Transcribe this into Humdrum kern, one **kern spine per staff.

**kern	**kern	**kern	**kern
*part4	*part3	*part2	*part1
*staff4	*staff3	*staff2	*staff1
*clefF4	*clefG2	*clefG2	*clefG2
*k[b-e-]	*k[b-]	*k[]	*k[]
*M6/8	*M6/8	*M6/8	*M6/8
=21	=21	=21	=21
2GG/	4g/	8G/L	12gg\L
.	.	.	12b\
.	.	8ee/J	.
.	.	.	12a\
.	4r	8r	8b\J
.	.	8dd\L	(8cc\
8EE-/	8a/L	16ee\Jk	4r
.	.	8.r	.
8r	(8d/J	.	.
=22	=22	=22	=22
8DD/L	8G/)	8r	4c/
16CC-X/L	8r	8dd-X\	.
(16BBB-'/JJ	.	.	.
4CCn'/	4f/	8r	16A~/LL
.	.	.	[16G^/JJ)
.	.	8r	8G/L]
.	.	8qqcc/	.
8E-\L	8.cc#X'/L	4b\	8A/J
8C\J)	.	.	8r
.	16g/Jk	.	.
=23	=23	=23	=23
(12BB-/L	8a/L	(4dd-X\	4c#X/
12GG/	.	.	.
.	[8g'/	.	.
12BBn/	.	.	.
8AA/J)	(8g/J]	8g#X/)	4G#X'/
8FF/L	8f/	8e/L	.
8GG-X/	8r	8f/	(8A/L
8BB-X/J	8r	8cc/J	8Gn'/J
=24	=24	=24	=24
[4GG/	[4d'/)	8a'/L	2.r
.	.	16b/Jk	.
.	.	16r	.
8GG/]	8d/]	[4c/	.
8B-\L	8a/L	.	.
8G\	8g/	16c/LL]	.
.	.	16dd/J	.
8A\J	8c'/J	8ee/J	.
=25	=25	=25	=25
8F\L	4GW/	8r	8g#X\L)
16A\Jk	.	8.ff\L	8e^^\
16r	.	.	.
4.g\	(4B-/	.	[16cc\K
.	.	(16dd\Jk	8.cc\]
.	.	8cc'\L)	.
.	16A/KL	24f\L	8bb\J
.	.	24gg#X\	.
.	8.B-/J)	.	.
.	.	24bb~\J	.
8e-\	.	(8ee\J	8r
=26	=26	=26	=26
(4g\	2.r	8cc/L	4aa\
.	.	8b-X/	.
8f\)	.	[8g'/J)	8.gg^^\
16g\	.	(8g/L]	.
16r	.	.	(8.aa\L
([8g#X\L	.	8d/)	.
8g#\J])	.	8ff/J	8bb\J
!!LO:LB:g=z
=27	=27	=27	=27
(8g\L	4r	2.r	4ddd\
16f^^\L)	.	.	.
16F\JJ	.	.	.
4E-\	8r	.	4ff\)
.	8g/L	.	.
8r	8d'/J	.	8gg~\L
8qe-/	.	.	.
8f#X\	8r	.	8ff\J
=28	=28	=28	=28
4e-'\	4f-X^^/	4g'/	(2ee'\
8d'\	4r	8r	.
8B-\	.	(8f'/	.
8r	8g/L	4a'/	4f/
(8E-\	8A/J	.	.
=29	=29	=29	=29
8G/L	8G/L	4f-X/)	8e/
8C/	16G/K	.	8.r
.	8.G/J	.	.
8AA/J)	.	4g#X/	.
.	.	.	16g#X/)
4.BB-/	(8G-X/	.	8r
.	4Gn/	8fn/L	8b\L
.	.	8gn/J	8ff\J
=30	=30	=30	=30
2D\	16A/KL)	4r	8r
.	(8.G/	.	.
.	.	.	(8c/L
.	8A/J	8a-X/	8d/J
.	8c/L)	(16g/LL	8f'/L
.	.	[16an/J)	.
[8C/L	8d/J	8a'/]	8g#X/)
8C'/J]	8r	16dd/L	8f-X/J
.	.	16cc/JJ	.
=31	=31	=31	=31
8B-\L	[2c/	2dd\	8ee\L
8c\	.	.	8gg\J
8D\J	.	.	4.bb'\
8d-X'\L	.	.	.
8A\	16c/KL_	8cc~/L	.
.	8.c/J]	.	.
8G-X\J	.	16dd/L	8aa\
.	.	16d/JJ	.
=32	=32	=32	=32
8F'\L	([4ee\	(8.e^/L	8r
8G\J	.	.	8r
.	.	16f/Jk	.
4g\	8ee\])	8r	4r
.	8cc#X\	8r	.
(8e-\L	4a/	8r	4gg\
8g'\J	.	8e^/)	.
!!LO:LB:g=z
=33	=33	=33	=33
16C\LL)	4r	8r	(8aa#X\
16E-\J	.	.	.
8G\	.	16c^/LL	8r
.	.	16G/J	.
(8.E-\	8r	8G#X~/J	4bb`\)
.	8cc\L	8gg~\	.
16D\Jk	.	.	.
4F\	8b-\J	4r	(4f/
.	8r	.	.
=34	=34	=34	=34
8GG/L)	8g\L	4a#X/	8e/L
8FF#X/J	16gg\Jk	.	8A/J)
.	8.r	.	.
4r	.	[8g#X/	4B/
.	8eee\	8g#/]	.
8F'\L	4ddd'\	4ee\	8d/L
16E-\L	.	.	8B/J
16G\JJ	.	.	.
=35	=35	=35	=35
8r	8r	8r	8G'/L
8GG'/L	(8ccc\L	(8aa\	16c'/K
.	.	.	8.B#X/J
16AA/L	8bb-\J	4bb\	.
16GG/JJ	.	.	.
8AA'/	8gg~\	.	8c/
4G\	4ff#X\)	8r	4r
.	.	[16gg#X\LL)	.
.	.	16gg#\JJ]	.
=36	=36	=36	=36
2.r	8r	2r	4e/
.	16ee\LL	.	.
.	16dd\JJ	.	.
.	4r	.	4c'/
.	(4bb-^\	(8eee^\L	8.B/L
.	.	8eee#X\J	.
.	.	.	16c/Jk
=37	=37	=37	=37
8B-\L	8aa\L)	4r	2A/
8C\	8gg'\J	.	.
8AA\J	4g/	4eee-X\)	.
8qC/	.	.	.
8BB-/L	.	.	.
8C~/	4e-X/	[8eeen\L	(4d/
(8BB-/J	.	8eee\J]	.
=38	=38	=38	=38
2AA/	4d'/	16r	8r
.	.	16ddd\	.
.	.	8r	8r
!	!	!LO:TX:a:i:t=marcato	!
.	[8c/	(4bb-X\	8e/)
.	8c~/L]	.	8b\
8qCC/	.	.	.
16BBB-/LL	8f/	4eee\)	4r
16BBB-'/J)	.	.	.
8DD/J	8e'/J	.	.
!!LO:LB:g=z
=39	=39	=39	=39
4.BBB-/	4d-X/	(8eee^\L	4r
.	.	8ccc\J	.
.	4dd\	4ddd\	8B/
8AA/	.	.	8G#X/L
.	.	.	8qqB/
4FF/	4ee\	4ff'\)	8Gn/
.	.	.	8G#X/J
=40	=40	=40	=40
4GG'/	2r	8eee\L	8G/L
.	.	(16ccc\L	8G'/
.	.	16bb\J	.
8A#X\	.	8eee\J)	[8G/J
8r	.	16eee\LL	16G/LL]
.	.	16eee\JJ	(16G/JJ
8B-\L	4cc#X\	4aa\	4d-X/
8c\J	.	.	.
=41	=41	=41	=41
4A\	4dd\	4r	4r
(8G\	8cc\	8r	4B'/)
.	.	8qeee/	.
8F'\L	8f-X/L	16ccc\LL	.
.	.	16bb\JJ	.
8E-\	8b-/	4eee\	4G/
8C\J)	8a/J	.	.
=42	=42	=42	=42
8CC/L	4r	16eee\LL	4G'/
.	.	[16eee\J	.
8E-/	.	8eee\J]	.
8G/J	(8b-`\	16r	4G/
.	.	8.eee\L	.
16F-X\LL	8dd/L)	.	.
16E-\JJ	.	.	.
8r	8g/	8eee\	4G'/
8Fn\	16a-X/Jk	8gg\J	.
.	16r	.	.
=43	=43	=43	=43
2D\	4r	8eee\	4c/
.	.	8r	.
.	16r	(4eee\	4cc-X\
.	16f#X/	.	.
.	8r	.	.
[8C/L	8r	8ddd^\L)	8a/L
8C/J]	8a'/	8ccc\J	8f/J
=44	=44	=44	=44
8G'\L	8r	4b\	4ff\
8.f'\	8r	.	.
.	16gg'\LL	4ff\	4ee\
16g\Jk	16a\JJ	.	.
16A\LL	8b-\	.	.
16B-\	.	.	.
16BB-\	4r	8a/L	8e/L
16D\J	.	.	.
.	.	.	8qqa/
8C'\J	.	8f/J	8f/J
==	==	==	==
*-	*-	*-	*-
+++++
■ SET PROBLEM: State how many lines in the entries above contain the string "kern". Reply with the number alone.

■ FINISHED EXERCISE: 2